» **The problem**
Nothing should differ. Repeat every record as written.

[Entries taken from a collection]

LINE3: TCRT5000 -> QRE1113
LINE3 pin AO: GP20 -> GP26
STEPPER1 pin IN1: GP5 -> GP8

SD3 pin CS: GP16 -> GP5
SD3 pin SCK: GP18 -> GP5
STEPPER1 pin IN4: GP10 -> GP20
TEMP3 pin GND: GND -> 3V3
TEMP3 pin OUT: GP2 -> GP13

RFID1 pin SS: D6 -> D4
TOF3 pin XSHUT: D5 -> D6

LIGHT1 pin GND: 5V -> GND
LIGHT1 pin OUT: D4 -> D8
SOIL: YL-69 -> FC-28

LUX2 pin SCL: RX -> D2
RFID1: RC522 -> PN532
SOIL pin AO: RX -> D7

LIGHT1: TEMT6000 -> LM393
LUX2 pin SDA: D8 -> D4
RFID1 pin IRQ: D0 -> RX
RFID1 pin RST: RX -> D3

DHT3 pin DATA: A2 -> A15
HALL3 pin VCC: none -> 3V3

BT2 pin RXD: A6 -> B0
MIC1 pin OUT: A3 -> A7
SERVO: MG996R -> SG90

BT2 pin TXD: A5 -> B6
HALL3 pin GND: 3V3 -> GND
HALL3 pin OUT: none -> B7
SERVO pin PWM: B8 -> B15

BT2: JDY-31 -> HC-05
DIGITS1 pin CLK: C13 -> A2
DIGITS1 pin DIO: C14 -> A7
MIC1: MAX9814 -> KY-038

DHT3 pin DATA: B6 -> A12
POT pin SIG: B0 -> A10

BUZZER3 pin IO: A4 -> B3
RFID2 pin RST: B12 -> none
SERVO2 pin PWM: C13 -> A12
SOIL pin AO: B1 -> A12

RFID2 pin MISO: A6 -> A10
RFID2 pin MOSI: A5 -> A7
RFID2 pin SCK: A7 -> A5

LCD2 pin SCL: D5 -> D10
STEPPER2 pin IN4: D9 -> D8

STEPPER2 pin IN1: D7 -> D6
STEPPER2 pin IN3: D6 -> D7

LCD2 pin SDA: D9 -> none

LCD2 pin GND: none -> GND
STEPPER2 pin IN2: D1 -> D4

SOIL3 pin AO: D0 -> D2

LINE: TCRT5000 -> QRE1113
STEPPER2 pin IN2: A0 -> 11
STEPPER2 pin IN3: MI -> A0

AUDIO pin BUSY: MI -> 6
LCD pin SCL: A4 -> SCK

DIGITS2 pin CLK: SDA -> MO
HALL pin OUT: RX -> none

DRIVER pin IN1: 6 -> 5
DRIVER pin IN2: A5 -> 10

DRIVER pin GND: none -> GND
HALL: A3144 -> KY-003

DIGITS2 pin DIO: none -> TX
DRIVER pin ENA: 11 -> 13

» **Result for this task**
LINE3: TCRT5000 -> QRE1113
LINE3 pin AO: GP20 -> GP26
STEPPER1 pin IN1: GP5 -> GP8

SD3 pin CS: GP16 -> GP5
SD3 pin SCK: GP18 -> GP5
STEPPER1 pin IN4: GP10 -> GP20
TEMP3 pin GND: GND -> 3V3
TEMP3 pin OUT: GP2 -> GP13

RFID1 pin SS: D6 -> D4
TOF3 pin XSHUT: D5 -> D6

LIGHT1 pin GND: 5V -> GND
LIGHT1 pin OUT: D4 -> D8
SOIL: YL-69 -> FC-28

LUX2 pin SCL: RX -> D2
RFID1: RC522 -> PN532
SOIL pin AO: RX -> D7

LIGHT1: TEMT6000 -> LM393
LUX2 pin SDA: D8 -> D4
RFID1 pin IRQ: D0 -> RX
RFID1 pin RST: RX -> D3

DHT3 pin DATA: A2 -> A15
HALL3 pin VCC: none -> 3V3

BT2 pin RXD: A6 -> B0
MIC1 pin OUT: A3 -> A7
SERVO: MG996R -> SG90

BT2 pin TXD: A5 -> B6
HALL3 pin GND: 3V3 -> GND
HALL3 pin OUT: none -> B7
SERVO pin PWM: B8 -> B15

BT2: JDY-31 -> HC-05
DIGITS1 pin CLK: C13 -> A2
DIGITS1 pin DIO: C14 -> A7
MIC1: MAX9814 -> KY-038

DHT3 pin DATA: B6 -> A12
POT pin SIG: B0 -> A10

BUZZER3 pin IO: A4 -> B3
RFID2 pin RST: B12 -> none
SERVO2 pin PWM: C13 -> A12
SOIL pin AO: B1 -> A12

RFID2 pin MISO: A6 -> A10
RFID2 pin MOSI: A5 -> A7
RFID2 pin SCK: A7 -> A5

LCD2 pin SCL: D5 -> D10
STEPPER2 pin IN4: D9 -> D8

STEPPER2 pin IN1: D7 -> D6
STEPPER2 pin IN3: D6 -> D7

LCD2 pin SDA: D9 -> none

LCD2 pin GND: none -> GND
STEPPER2 pin IN2: D1 -> D4

SOIL3 pin AO: D0 -> D2

LINE: TCRT5000 -> QRE1113
STEPPER2 pin IN2: A0 -> 11
STEPPER2 pin IN3: MI -> A0

AUDIO pin BUSY: MI -> 6
LCD pin SCL: A4 -> SCK

DIGITS2 pin CLK: SDA -> MO
HALL pin OUT: RX -> none

DRIVER pin IN1: 6 -> 5
DRIVER pin IN2: A5 -> 10

DRIVER pin GND: none -> GND
HALL: A3144 -> KY-003

DIGITS2 pin DIO: none -> TX
DRIVER pin ENA: 11 -> 13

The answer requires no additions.